TASK REQUIREMENTS |
Below are entries; copy exactly the lines from the one with "D5: LED blue" through the one with "R1: none -> 110k (GND, VA)", both included, and leave out the rest.

Start of Block

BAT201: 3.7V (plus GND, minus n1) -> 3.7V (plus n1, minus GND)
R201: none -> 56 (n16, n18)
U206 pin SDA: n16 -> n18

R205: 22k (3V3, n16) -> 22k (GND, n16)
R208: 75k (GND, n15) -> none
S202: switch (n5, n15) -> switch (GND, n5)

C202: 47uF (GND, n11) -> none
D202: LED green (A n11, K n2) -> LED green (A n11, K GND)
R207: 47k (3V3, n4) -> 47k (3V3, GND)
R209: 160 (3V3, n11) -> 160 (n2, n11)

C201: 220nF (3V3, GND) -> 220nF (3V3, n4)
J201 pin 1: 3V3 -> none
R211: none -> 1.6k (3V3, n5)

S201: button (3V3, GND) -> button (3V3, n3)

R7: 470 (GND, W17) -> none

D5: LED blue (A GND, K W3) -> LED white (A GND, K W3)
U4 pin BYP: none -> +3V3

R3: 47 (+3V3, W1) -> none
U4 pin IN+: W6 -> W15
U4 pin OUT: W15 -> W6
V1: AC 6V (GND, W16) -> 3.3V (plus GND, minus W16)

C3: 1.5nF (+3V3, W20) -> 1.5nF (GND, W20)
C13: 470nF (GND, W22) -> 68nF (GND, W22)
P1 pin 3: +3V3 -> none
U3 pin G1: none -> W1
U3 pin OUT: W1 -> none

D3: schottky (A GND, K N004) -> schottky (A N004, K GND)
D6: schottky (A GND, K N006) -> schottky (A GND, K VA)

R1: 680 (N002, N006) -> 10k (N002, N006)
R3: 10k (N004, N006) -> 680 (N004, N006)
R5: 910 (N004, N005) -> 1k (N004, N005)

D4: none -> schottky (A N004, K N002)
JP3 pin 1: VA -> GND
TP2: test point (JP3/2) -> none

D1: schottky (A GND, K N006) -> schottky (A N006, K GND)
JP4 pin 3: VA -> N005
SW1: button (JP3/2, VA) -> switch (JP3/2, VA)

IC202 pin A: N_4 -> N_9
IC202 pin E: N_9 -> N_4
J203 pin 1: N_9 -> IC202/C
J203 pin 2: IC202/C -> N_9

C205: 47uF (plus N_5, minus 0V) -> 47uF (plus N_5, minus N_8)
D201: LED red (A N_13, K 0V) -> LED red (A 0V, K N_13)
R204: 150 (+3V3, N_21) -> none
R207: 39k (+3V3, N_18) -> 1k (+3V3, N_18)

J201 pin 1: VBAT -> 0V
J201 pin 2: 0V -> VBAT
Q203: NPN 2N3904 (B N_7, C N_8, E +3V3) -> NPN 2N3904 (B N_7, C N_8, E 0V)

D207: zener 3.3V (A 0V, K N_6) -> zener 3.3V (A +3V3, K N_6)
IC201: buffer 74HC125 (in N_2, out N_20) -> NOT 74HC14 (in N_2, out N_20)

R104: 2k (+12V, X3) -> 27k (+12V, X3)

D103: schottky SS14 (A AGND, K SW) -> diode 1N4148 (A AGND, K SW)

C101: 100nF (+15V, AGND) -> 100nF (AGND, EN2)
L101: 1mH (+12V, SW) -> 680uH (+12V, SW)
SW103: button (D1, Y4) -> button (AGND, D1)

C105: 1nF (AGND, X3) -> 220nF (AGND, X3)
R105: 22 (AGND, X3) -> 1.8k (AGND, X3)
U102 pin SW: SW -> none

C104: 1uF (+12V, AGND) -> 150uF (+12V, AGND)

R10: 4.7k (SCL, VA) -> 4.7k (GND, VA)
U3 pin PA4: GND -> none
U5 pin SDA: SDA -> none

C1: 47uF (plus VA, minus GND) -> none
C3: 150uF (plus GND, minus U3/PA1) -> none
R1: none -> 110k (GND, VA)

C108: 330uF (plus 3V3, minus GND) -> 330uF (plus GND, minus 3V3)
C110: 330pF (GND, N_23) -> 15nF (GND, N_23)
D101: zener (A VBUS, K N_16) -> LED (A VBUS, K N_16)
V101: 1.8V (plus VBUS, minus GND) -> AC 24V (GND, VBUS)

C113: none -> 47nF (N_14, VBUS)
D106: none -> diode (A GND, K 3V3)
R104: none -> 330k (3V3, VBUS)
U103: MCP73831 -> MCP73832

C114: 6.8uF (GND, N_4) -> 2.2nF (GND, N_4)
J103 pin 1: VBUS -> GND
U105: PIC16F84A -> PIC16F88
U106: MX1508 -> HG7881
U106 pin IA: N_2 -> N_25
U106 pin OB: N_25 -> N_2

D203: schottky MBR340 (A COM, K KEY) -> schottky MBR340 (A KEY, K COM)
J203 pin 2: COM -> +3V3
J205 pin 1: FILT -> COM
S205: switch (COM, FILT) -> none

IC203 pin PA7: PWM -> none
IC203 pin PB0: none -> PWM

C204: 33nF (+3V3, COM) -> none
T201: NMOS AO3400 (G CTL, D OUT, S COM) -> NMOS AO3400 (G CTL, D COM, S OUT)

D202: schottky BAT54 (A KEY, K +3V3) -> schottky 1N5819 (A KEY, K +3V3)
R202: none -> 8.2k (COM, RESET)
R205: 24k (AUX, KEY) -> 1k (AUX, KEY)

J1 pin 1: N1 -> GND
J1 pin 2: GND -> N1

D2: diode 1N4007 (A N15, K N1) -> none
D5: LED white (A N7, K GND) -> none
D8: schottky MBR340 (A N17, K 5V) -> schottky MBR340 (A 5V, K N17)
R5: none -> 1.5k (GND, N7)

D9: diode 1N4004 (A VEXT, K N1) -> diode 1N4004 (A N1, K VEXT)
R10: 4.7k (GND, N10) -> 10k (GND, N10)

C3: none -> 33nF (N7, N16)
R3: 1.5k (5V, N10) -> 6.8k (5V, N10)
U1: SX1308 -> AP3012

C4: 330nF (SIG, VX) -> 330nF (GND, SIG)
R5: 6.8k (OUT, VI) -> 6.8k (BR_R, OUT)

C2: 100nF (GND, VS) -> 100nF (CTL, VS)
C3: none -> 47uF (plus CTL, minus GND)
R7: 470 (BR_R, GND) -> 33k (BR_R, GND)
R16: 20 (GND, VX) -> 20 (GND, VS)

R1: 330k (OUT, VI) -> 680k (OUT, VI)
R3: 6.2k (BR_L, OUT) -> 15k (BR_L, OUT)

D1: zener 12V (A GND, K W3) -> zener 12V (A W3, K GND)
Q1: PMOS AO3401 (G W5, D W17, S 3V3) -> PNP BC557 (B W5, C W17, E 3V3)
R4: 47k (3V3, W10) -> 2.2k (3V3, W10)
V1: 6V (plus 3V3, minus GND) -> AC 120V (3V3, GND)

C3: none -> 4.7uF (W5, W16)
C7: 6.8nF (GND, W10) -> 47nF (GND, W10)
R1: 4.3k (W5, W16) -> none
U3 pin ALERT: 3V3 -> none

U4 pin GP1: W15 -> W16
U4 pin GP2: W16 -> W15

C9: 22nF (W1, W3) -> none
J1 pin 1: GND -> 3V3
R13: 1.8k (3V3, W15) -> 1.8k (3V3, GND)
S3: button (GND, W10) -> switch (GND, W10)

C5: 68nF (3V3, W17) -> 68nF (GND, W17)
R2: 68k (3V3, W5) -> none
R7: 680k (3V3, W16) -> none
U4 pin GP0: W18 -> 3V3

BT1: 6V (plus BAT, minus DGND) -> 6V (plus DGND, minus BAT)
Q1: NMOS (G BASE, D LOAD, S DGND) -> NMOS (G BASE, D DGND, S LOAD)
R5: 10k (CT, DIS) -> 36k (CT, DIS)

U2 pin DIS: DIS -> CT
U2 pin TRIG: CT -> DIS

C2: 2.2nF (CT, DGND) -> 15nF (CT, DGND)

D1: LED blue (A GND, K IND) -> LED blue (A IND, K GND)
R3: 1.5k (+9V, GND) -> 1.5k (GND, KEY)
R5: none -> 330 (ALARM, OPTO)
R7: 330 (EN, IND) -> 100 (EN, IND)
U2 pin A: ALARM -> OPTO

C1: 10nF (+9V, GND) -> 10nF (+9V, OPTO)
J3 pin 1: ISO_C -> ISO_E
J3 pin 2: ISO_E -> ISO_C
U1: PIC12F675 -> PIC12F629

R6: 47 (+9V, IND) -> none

End of Block

RESPONSE TO THIS TASK |
D5: LED blue (A GND, K W3) -> LED white (A GND, K W3)
U4 pin BYP: none -> +3V3

R3: 47 (+3V3, W1) -> none
U4 pin IN+: W6 -> W15
U4 pin OUT: W15 -> W6
V1: AC 6V (GND, W16) -> 3.3V (plus GND, minus W16)

C3: 1.5nF (+3V3, W20) -> 1.5nF (GND, W20)
C13: 470nF (GND, W22) -> 68nF (GND, W22)
P1 pin 3: +3V3 -> none
U3 pin G1: none -> W1
U3 pin OUT: W1 -> none

D3: schottky (A GND, K N004) -> schottky (A N004, K GND)
D6: schottky (A GND, K N006) -> schottky (A GND, K VA)

R1: 680 (N002, N006) -> 10k (N002, N006)
R3: 10k (N004, N006) -> 680 (N004, N006)
R5: 910 (N004, N005) -> 1k (N004, N005)

D4: none -> schottky (A N004, K N002)
JP3 pin 1: VA -> GND
TP2: test point (JP3/2) -> none

D1: schottky (A GND, K N006) -> schottky (A N006, K GND)
JP4 pin 3: VA -> N005
SW1: button (JP3/2, VA) -> switch (JP3/2, VA)

IC202 pin A: N_4 -> N_9
IC202 pin E: N_9 -> N_4
J203 pin 1: N_9 -> IC202/C
J203 pin 2: IC202/C -> N_9

C205: 47uF (plus N_5, minus 0V) -> 47uF (plus N_5, minus N_8)
D201: LED red (A N_13, K 0V) -> LED red (A 0V, K N_13)
R204: 150 (+3V3, N_21) -> none
R207: 39k (+3V3, N_18) -> 1k (+3V3, N_18)

J201 pin 1: VBAT -> 0V
J201 pin 2: 0V -> VBAT
Q203: NPN 2N3904 (B N_7, C N_8, E +3V3) -> NPN 2N3904 (B N_7, C N_8, E 0V)

D207: zener 3.3V (A 0V, K N_6) -> zener 3.3V (A +3V3, K N_6)
IC201: buffer 74HC125 (in N_2, out N_20) -> NOT 74HC14 (in N_2, out N_20)

R104: 2k (+12V, X3) -> 27k (+12V, X3)

D103: schottky SS14 (A AGND, K SW) -> diode 1N4148 (A AGND, K SW)

C101: 100nF (+15V, AGND) -> 100nF (AGND, EN2)
L101: 1mH (+12V, SW) -> 680uH (+12V, SW)
SW103: button (D1, Y4) -> button (AGND, D1)

C105: 1nF (AGND, X3) -> 220nF (AGND, X3)
R105: 22 (AGND, X3) -> 1.8k (AGND, X3)
U102 pin SW: SW -> none

C104: 1uF (+12V, AGND) -> 150uF (+12V, AGND)

R10: 4.7k (SCL, VA) -> 4.7k (GND, VA)
U3 pin PA4: GND -> none
U5 pin SDA: SDA -> none

C1: 47uF (plus VA, minus GND) -> none
C3: 150uF (plus GND, minus U3/PA1) -> none
R1: none -> 110k (GND, VA)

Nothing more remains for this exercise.